* Task prompt: Using the data below, show every line where the word "SONAR" occurs.

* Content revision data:

== == ==

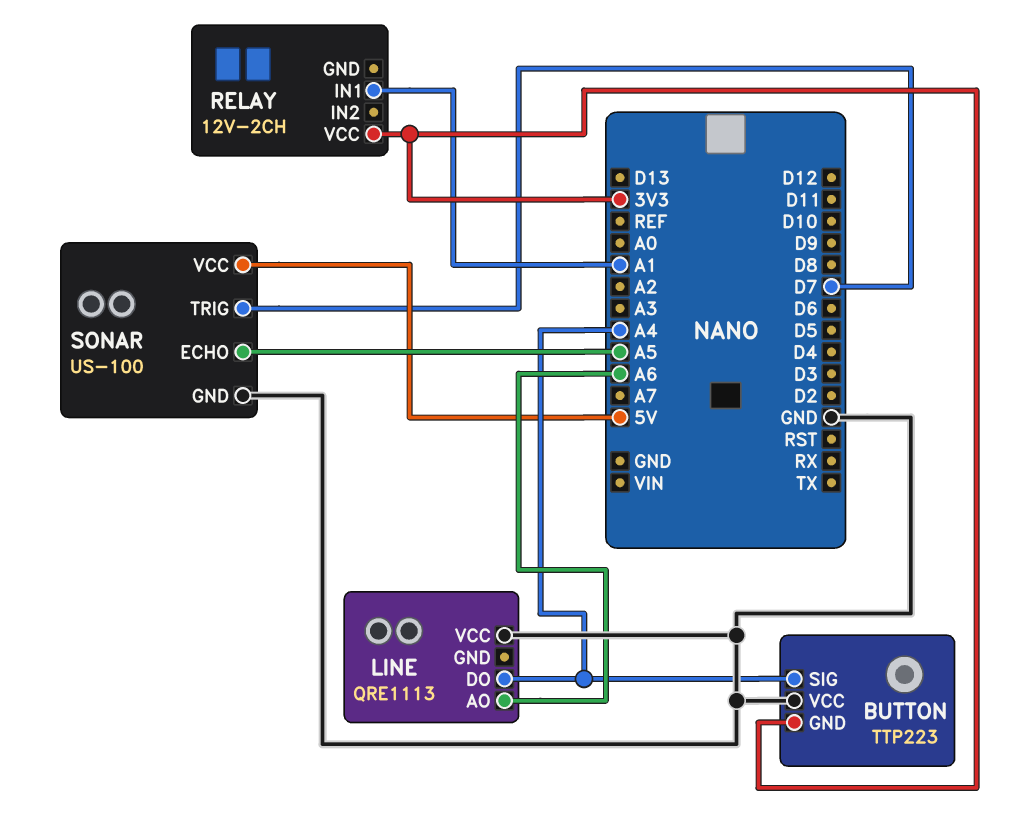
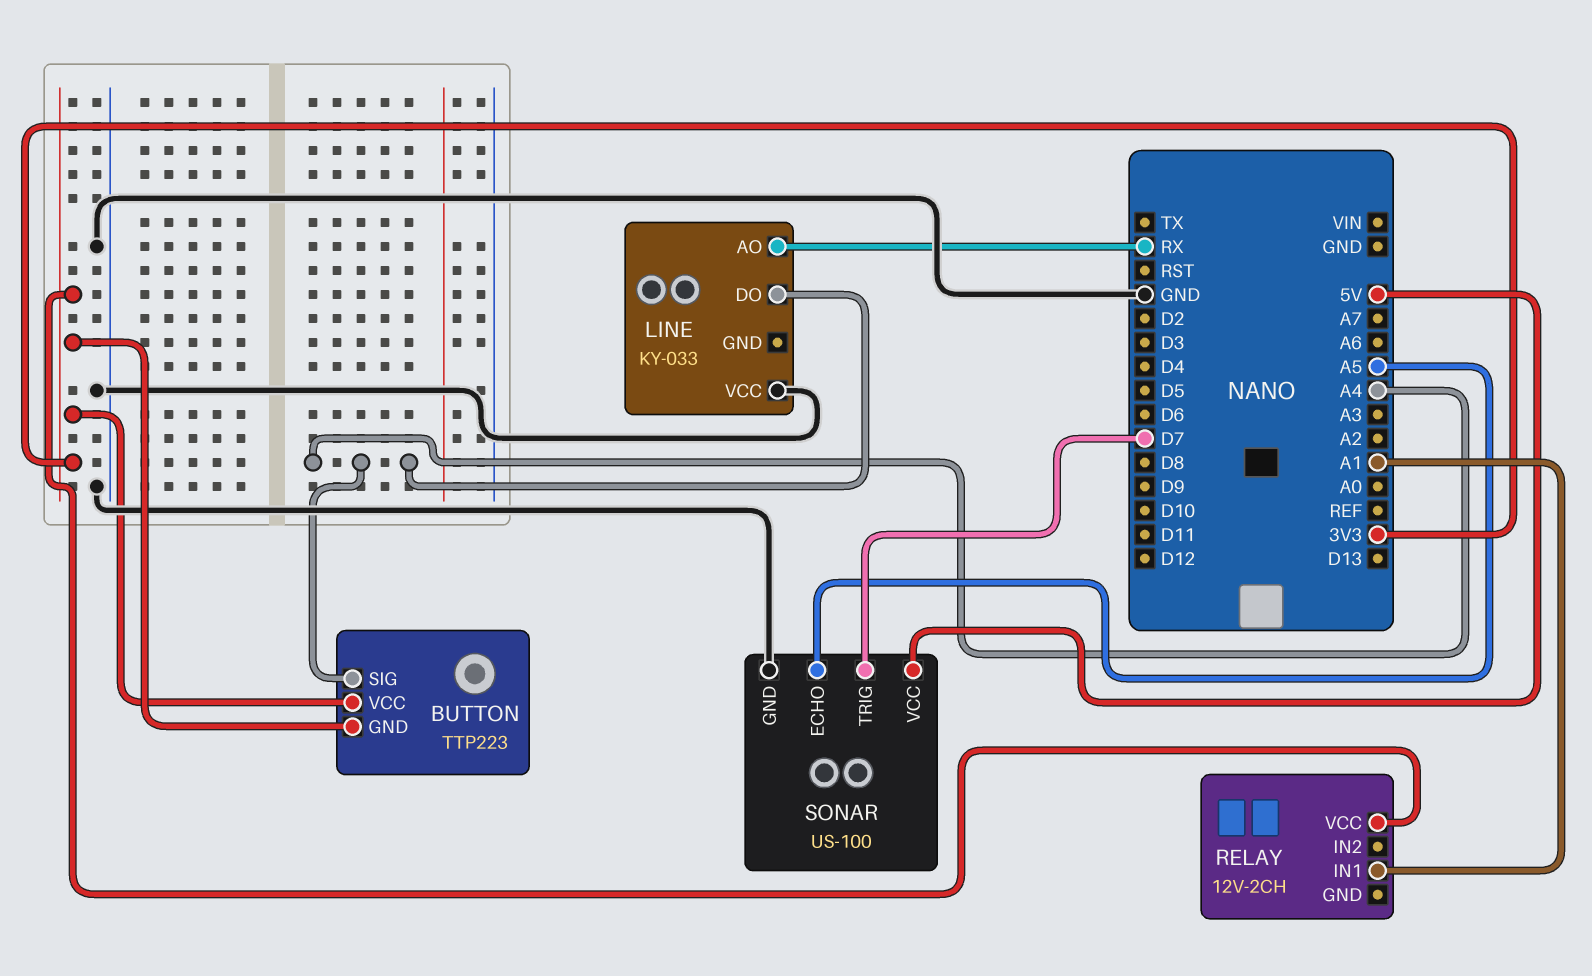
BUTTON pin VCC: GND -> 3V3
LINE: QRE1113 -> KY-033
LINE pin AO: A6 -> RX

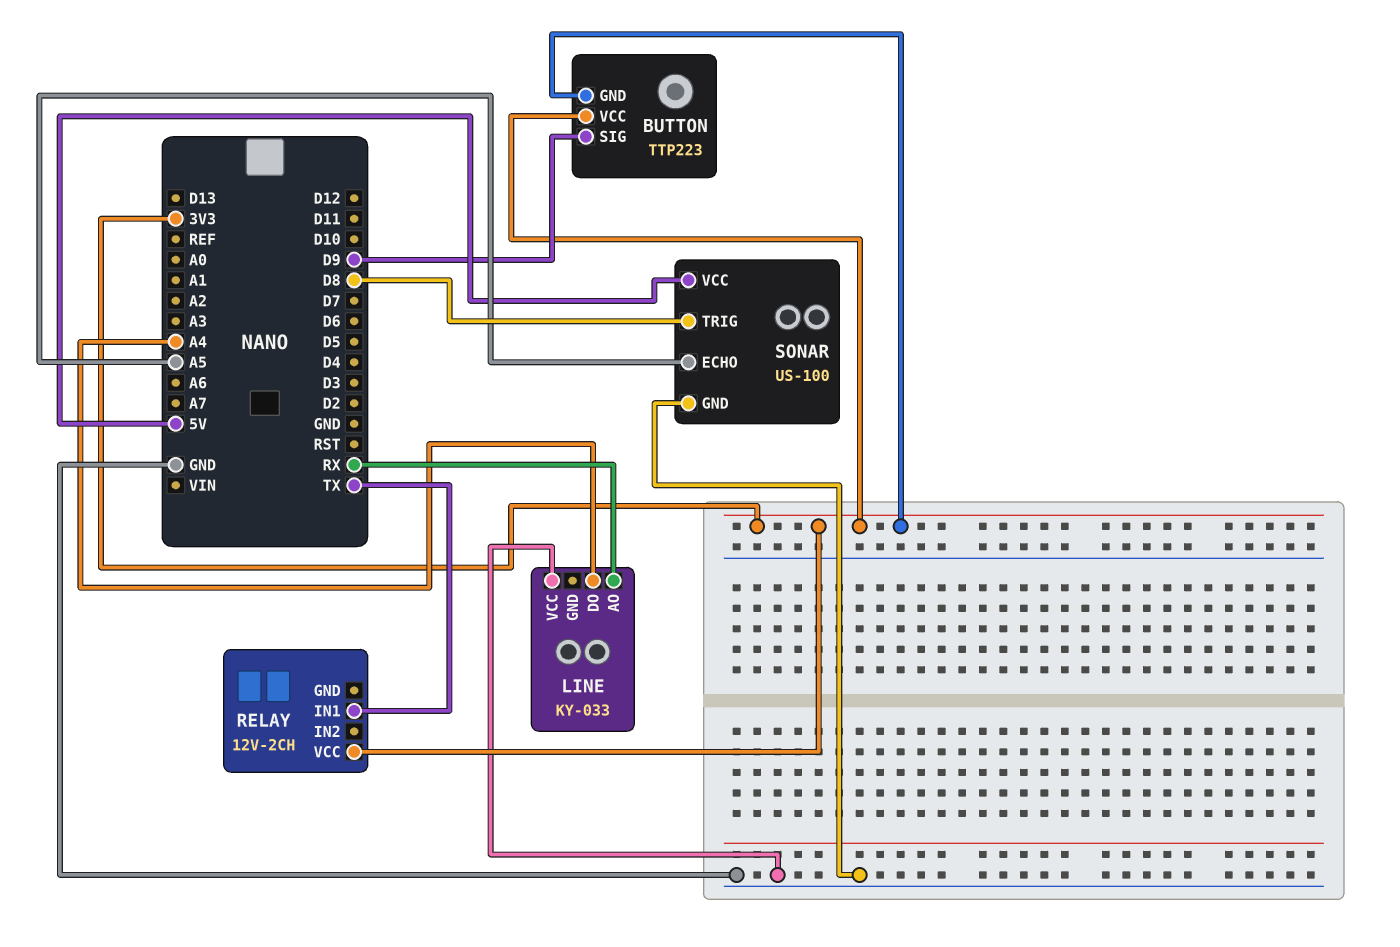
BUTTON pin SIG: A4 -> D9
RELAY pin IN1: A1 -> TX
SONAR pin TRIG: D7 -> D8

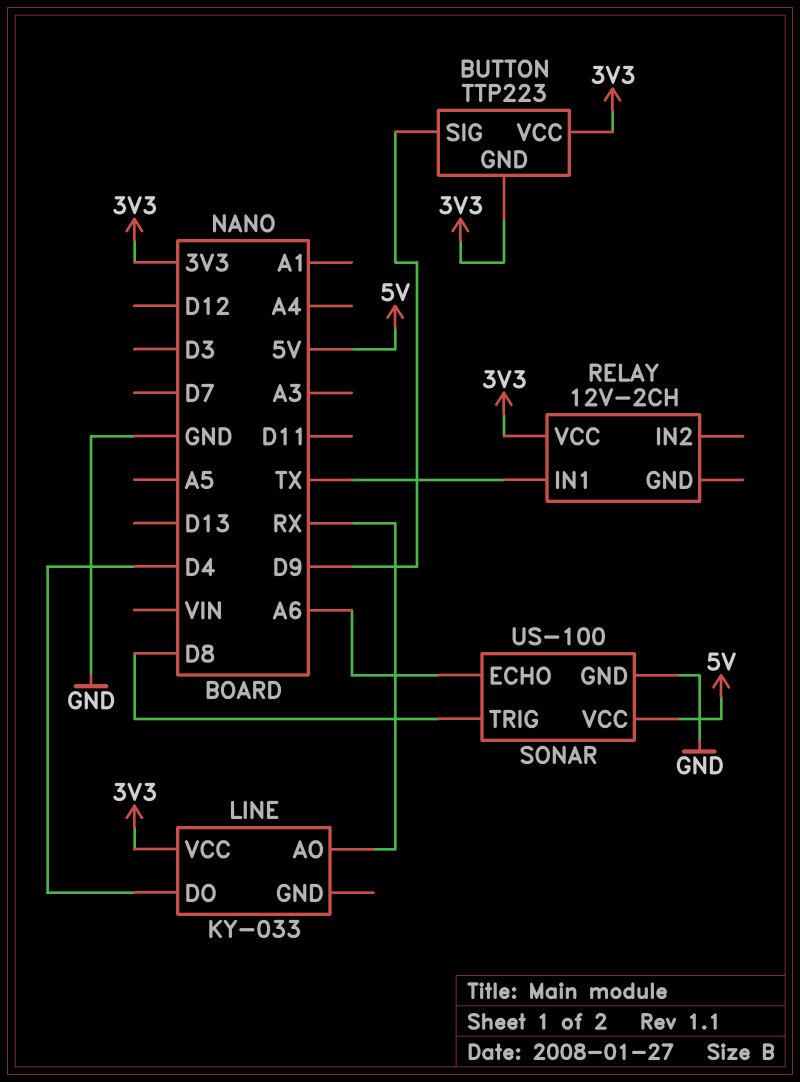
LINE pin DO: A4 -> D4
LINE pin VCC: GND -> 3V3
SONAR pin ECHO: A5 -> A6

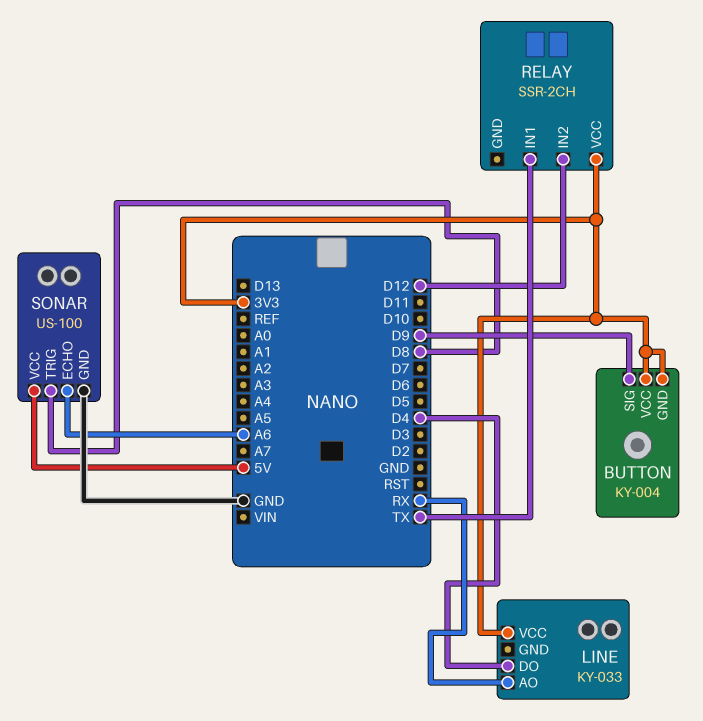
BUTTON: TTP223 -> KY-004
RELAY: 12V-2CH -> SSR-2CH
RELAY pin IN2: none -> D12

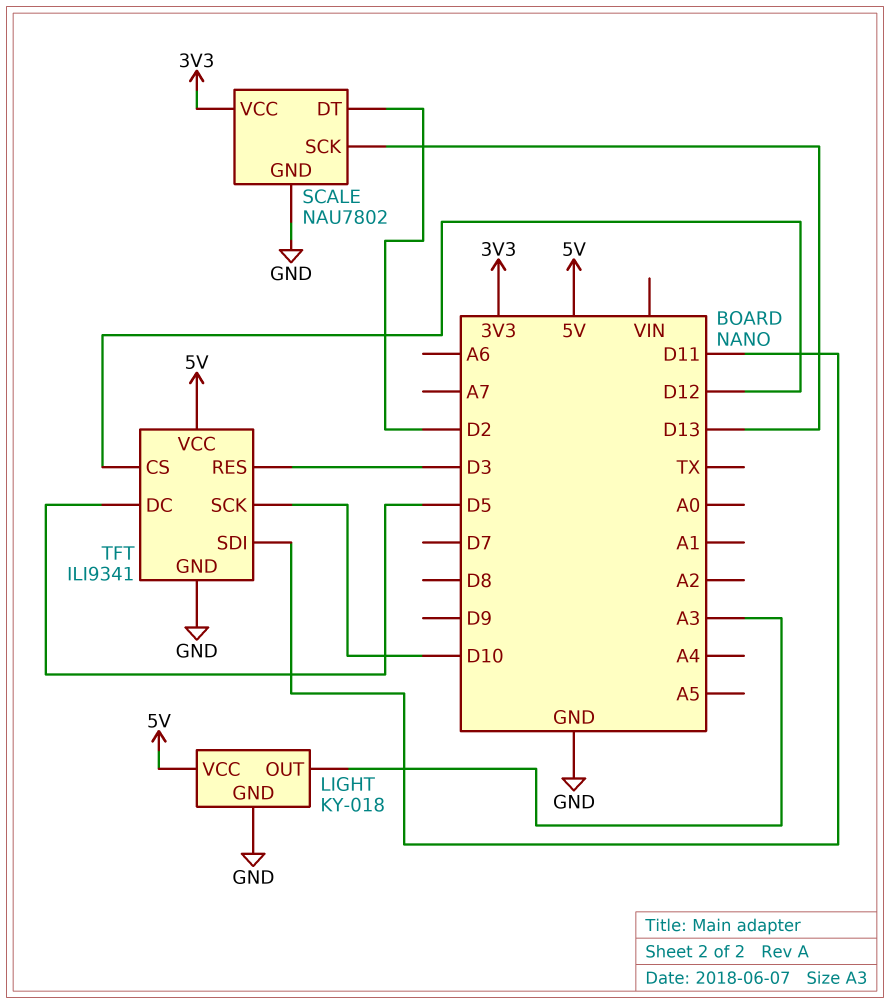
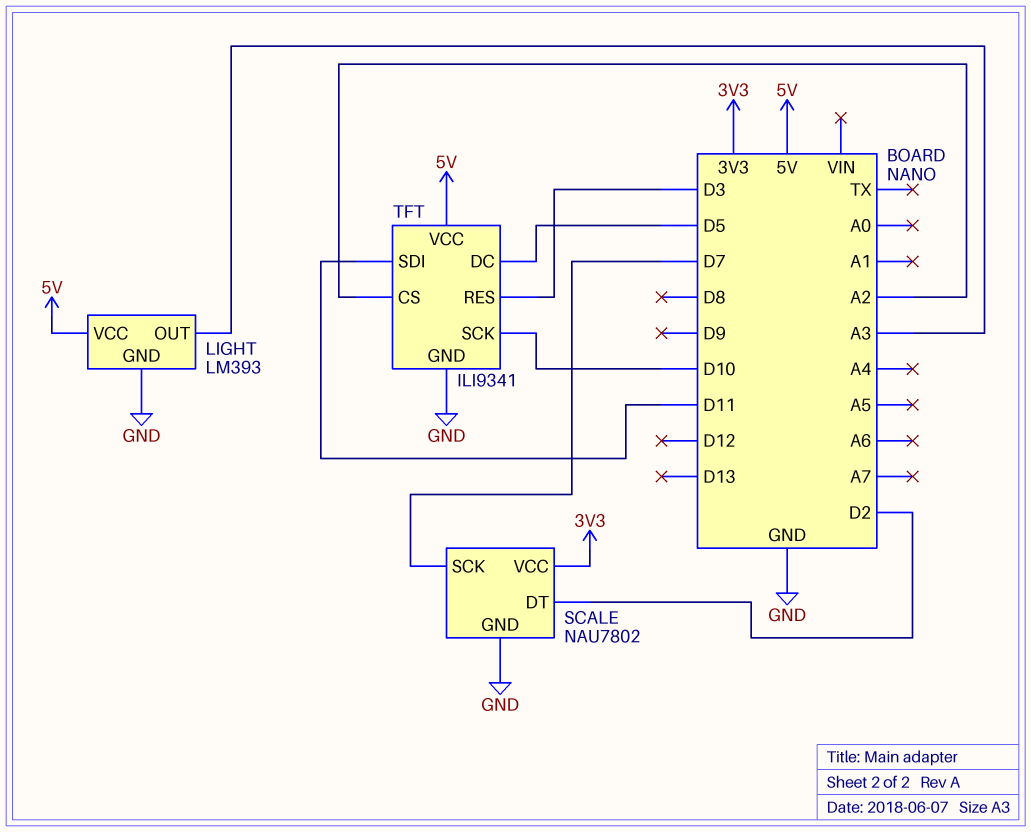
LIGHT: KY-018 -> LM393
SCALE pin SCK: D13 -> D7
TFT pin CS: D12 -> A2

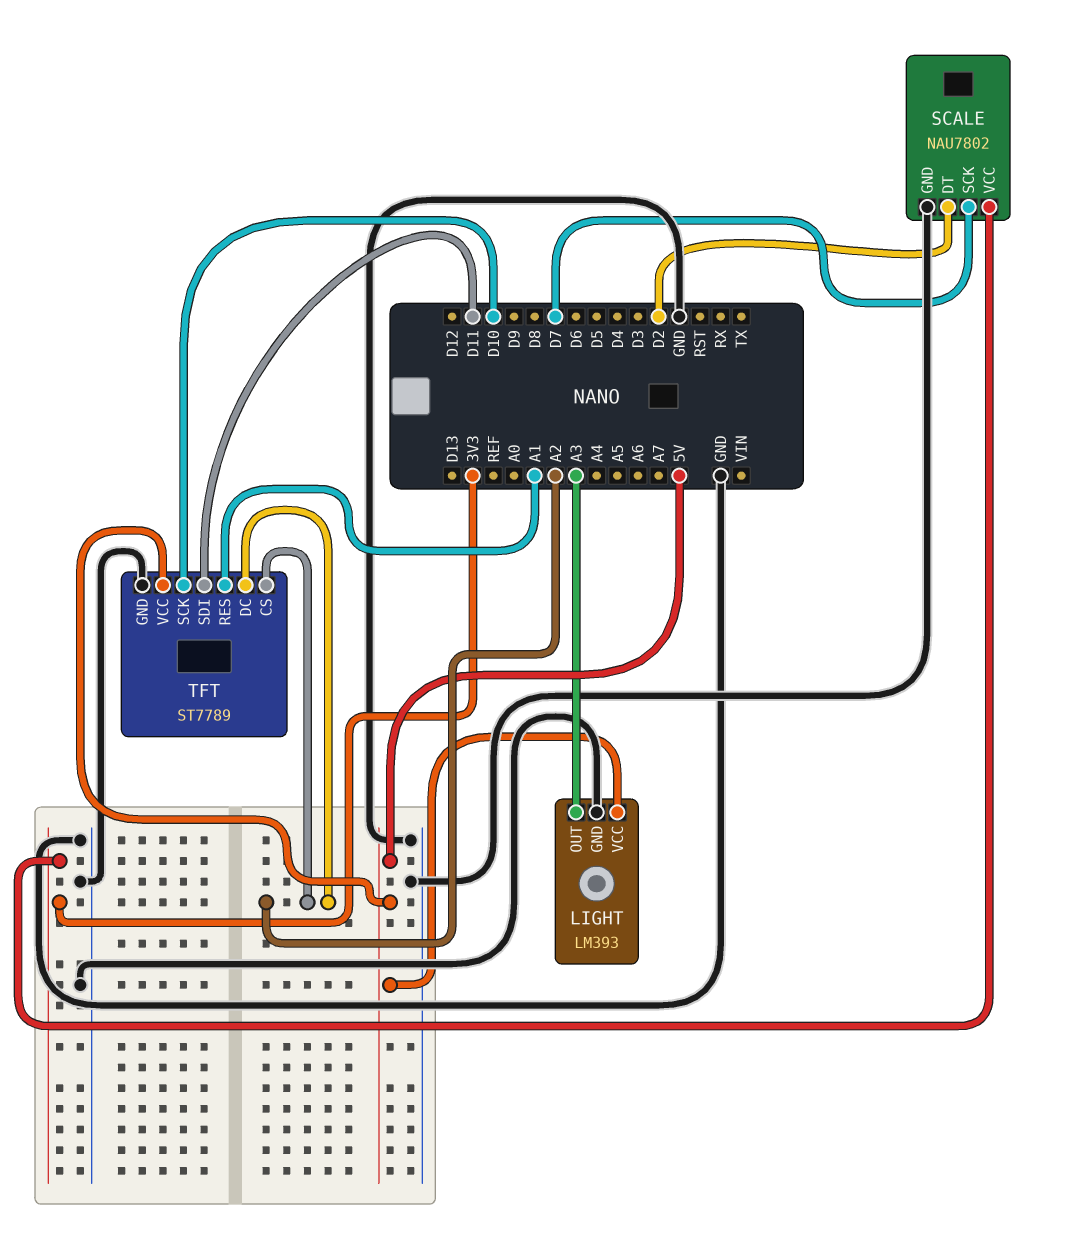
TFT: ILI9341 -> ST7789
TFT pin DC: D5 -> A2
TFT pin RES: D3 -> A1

== == ==

* Worked solution:
SONAR pin TRIG: D7 -> D8
SONAR pin ECHO: A5 -> A6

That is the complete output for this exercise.